### What is needed:
What you submit must be an exact copy of the listing below, with no images in it.
::: Given information
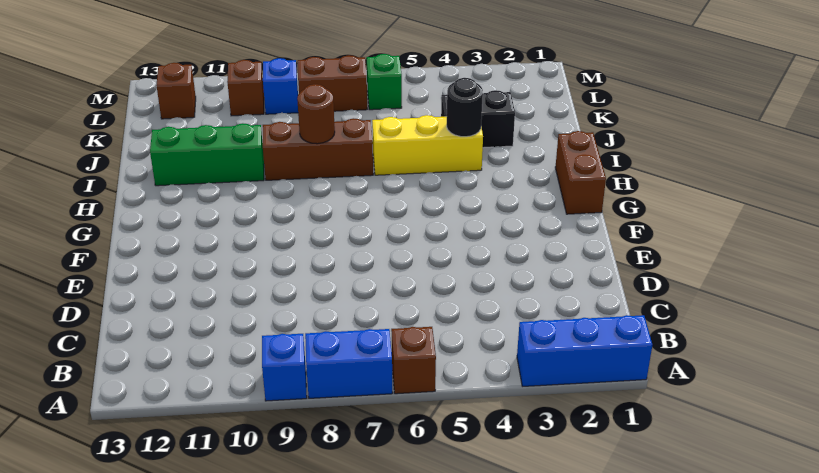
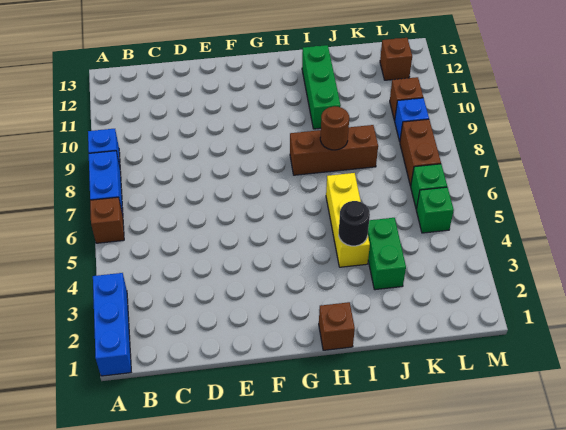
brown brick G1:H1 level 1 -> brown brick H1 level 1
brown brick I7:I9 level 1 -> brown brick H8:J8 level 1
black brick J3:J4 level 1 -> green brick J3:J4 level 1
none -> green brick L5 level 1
::::::
### Result below:
brown brick G1:H1 level 1 -> brown brick H1 level 1
brown brick I7:I9 level 1 -> brown brick H8:J8 level 1
black brick J3:J4 level 1 -> green brick J3:J4 level 1
none -> green brick L5 level 1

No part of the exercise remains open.